**Exercise directions**
When the line containing "R10: 100 (U1/IO4, VCTRL) -> 100 (FAN, LED_A)" appears in the data below, begin copying there and stop only after the line containing "R11: none -> 5.6k (+9V, KEY)".

[Extracted data entries]

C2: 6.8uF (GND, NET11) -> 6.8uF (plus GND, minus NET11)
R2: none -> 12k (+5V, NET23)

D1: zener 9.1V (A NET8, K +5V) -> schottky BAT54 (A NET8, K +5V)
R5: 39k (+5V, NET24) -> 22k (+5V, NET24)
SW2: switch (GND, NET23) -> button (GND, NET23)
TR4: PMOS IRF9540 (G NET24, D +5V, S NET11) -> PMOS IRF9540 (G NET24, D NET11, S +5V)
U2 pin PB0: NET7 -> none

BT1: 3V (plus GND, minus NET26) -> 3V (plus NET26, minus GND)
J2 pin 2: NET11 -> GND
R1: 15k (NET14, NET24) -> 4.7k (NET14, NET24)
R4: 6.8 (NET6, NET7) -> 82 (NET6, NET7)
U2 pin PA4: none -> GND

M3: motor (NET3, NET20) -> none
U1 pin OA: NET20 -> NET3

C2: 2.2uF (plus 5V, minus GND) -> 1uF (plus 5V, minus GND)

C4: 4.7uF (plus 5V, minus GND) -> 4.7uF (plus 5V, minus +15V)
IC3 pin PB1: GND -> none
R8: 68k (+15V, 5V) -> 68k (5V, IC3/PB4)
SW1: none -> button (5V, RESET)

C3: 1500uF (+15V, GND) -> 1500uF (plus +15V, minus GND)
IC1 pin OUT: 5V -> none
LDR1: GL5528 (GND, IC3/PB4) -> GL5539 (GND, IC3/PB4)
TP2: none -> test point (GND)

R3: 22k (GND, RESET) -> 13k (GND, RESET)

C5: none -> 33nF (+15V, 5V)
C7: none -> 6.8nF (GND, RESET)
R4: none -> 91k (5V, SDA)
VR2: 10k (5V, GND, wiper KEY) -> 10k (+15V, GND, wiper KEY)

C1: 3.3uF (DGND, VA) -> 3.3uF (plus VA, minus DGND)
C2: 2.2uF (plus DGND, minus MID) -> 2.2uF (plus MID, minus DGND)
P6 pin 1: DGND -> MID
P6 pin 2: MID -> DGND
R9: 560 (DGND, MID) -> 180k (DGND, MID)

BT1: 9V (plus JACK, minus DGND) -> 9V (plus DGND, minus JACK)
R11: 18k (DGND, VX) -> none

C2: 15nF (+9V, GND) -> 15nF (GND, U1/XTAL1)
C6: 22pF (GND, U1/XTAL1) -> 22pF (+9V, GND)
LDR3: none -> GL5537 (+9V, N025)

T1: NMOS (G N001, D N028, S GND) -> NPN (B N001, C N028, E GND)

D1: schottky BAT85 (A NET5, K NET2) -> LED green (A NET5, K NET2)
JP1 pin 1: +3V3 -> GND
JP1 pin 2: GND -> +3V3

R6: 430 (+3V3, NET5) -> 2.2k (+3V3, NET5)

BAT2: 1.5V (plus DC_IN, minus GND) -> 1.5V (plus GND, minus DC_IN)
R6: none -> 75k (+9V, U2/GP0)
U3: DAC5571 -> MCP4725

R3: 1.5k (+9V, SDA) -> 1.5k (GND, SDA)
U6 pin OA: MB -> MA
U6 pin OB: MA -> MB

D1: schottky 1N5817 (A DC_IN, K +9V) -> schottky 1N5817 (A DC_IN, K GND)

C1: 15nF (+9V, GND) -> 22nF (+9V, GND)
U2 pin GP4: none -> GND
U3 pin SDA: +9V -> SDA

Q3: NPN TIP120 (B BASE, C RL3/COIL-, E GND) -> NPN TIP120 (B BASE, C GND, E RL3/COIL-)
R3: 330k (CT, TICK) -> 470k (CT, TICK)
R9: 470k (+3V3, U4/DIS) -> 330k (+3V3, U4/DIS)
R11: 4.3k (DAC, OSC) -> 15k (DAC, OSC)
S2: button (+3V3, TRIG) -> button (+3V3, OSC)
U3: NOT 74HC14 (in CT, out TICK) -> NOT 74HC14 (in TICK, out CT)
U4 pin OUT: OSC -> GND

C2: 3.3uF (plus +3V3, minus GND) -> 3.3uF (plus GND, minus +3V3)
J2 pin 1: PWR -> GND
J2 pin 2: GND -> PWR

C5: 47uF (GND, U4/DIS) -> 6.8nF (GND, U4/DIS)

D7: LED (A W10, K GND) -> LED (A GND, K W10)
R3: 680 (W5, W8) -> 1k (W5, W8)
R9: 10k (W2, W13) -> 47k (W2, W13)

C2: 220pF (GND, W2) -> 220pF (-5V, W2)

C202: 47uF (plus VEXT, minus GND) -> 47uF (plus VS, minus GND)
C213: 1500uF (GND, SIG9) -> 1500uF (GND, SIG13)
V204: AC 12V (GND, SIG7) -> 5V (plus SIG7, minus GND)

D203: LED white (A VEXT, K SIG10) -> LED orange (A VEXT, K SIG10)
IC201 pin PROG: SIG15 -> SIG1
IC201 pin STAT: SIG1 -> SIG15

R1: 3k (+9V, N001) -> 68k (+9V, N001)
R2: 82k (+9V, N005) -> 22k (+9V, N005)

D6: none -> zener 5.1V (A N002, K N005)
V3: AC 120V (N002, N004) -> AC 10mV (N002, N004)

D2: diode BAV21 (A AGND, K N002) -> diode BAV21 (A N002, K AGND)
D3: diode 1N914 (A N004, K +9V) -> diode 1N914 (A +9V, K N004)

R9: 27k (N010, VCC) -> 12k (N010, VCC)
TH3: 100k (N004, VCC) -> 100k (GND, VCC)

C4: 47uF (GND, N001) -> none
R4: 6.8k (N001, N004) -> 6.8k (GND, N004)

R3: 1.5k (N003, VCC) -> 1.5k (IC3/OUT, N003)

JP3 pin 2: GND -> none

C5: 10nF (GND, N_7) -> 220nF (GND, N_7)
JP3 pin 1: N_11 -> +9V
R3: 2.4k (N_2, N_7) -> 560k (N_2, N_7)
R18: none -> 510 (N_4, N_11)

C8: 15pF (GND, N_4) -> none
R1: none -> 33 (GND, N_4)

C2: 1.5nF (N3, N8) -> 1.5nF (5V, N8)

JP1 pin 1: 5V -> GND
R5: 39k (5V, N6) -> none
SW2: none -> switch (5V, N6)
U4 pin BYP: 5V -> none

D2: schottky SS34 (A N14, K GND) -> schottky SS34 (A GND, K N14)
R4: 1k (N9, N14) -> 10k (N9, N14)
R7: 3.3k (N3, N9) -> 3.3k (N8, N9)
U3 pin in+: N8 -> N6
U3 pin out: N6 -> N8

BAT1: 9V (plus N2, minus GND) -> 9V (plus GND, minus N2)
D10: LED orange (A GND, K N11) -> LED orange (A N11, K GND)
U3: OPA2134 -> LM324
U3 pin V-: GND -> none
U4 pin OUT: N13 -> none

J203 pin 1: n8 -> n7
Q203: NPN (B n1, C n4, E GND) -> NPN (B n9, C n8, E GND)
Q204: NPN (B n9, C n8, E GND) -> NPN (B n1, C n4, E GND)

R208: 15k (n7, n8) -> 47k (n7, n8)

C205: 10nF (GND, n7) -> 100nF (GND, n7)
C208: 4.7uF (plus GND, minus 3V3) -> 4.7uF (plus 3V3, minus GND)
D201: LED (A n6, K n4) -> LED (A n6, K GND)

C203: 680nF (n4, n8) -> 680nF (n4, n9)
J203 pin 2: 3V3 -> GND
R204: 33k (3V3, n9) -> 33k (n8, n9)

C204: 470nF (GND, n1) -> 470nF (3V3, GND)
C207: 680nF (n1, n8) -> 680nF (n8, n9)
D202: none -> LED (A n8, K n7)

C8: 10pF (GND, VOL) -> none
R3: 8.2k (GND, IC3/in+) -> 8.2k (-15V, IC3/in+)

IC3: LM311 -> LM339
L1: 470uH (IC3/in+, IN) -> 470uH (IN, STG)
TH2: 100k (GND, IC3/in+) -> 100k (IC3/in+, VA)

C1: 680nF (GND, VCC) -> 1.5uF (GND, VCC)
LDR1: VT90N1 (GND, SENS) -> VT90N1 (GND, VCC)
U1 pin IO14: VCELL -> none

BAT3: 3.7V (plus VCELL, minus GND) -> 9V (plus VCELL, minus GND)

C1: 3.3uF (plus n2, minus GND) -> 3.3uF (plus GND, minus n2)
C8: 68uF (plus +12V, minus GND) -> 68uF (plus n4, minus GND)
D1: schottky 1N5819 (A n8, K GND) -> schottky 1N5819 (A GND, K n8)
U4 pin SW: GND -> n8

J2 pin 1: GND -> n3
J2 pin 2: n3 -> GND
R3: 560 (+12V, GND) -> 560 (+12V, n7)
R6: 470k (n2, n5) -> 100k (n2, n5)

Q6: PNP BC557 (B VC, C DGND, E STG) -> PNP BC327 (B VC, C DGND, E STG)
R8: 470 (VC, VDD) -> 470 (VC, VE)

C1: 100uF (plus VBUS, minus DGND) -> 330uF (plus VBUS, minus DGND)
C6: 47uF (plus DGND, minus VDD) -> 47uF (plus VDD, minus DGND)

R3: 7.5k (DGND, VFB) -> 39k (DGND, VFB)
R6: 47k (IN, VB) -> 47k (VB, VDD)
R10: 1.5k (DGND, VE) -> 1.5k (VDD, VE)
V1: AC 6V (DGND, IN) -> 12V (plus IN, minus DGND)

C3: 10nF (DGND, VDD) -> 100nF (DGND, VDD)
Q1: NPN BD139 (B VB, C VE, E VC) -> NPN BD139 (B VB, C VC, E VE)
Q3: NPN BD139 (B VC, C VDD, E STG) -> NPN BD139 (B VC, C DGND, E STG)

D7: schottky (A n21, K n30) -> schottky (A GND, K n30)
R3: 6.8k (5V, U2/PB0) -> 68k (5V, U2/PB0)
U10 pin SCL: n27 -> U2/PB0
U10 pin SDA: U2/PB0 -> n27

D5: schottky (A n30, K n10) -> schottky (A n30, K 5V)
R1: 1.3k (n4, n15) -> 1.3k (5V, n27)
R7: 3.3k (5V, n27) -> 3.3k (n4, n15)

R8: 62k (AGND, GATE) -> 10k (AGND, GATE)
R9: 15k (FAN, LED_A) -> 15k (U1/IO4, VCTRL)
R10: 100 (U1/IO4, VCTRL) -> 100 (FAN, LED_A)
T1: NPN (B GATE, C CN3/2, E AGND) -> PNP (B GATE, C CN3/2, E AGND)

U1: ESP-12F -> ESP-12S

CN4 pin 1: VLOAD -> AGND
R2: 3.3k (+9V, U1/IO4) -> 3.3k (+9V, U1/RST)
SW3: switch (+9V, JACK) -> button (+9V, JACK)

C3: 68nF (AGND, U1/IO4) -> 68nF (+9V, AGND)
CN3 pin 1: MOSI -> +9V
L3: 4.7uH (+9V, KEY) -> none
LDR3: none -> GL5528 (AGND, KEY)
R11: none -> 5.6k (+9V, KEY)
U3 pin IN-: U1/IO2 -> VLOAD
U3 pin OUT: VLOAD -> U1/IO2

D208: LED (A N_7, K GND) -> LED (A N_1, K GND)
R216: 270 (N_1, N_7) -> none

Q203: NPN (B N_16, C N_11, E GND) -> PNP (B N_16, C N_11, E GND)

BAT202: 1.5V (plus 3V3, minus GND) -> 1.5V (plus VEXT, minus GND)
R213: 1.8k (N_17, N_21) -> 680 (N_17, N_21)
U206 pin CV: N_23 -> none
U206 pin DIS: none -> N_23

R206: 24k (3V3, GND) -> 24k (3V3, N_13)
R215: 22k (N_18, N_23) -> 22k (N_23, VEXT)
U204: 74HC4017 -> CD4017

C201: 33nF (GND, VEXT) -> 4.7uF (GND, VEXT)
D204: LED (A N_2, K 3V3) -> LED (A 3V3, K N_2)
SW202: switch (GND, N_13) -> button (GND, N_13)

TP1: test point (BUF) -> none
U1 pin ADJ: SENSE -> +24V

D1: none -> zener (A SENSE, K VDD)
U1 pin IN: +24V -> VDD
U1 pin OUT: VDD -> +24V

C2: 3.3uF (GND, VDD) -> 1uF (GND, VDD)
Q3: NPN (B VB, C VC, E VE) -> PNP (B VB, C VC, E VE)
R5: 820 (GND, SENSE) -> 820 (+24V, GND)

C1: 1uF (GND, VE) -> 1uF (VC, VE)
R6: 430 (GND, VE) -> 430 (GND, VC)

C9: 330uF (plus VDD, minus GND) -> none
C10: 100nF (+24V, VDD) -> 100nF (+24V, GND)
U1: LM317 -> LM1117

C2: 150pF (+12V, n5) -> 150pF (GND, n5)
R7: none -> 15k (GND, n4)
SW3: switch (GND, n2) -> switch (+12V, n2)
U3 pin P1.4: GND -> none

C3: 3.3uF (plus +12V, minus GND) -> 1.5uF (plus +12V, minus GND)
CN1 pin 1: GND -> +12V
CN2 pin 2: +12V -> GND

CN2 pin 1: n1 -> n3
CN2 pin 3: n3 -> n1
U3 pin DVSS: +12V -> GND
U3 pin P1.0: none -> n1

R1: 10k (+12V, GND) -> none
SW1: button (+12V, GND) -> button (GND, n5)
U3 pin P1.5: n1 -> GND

**Task result**
R10: 100 (U1/IO4, VCTRL) -> 100 (FAN, LED_A)
T1: NPN (B GATE, C CN3/2, E AGND) -> PNP (B GATE, C CN3/2, E AGND)

U1: ESP-12F -> ESP-12S

CN4 pin 1: VLOAD -> AGND
R2: 3.3k (+9V, U1/IO4) -> 3.3k (+9V, U1/RST)
SW3: switch (+9V, JACK) -> button (+9V, JACK)

C3: 68nF (AGND, U1/IO4) -> 68nF (+9V, AGND)
CN3 pin 1: MOSI -> +9V
L3: 4.7uH (+9V, KEY) -> none
LDR3: none -> GL5528 (AGND, KEY)
R11: none -> 5.6k (+9V, KEY)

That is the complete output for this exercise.